▸ **DATA SHOWN**
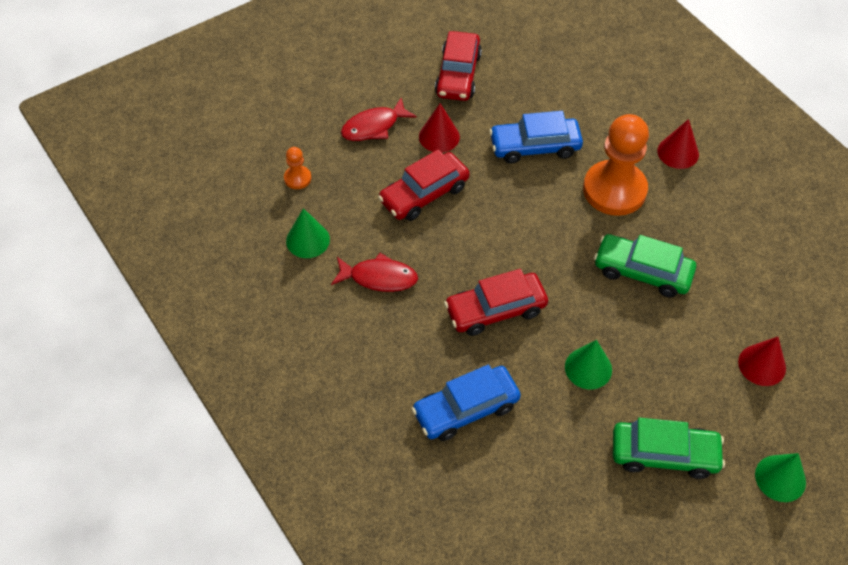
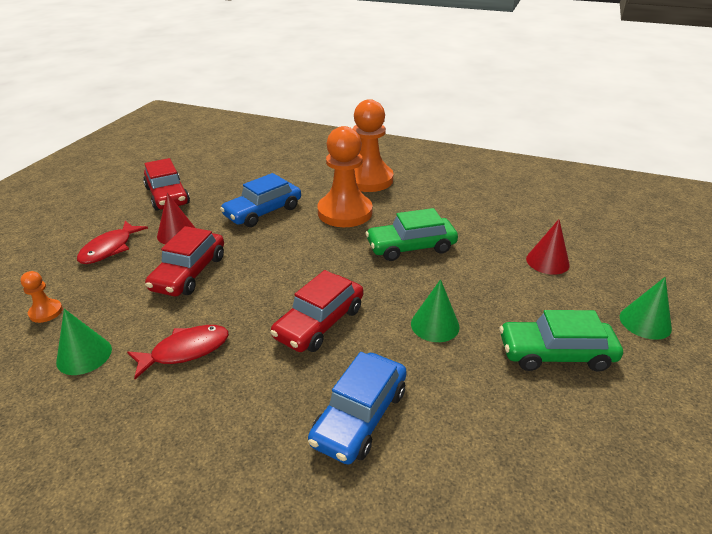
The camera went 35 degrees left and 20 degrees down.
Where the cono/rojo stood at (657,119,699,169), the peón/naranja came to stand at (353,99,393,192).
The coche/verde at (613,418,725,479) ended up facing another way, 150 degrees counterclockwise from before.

▸ **WORK INSTRUCTION**
The copy should match each line above exactly and contain no images.

▸ **SOLVED EXERCISE**
The camera went 35 degrees left and 20 degrees down.
Where the cono/rojo stood at (657,119,699,169), the peón/naranja came to stand at (353,99,393,192).
The coche/verde at (613,418,725,479) ended up facing another way, 150 degrees counterclockwise from before.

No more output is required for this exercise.